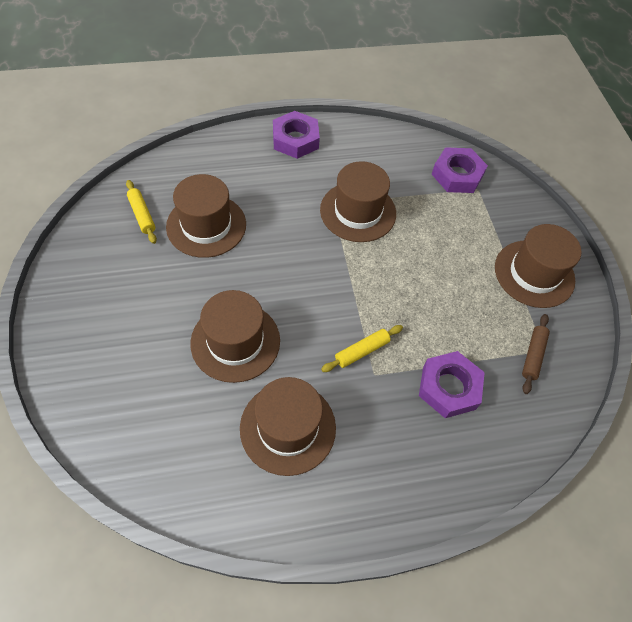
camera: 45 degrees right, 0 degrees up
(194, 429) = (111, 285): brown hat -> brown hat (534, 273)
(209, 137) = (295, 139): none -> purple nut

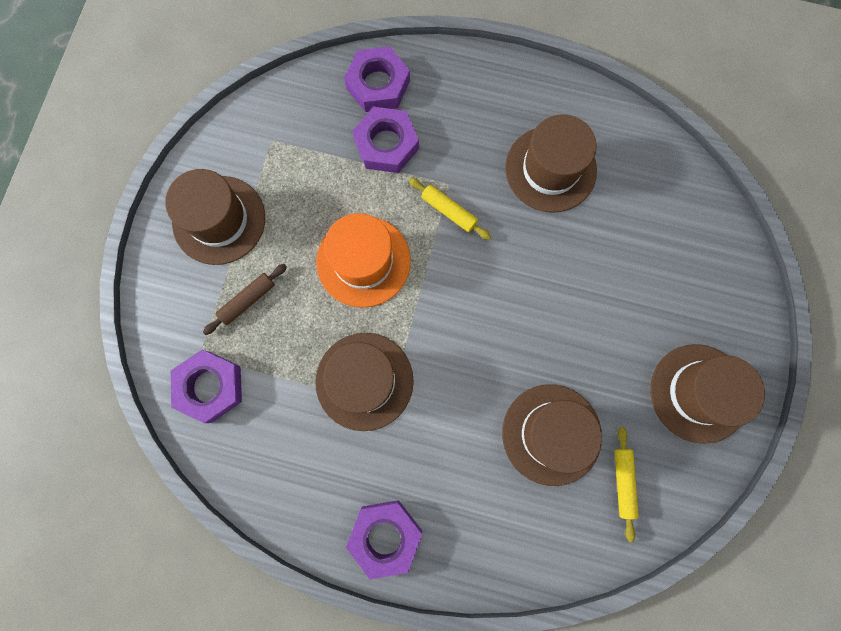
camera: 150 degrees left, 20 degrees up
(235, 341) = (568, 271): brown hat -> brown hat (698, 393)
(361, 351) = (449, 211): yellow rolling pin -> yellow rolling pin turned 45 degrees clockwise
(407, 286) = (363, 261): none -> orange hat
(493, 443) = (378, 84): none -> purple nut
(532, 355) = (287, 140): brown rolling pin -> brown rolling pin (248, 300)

================================

WORK TO COMPLETE
Leave out the pictures and return the rest of the records exactly.

WRITTEN SOLUTION
camera: 45 degrees right, 0 degrees up
(194, 429) = (111, 285): brown hat -> brown hat (534, 273)
(209, 137) = (295, 139): none -> purple nut

camera: 150 degrees left, 20 degrees up
(235, 341) = (568, 271): brown hat -> brown hat (698, 393)
(361, 351) = (449, 211): yellow rolling pin -> yellow rolling pin turned 45 degrees clockwise
(407, 286) = (363, 261): none -> orange hat
(493, 443) = (378, 84): none -> purple nut
(532, 355) = (287, 140): brown rolling pin -> brown rolling pin (248, 300)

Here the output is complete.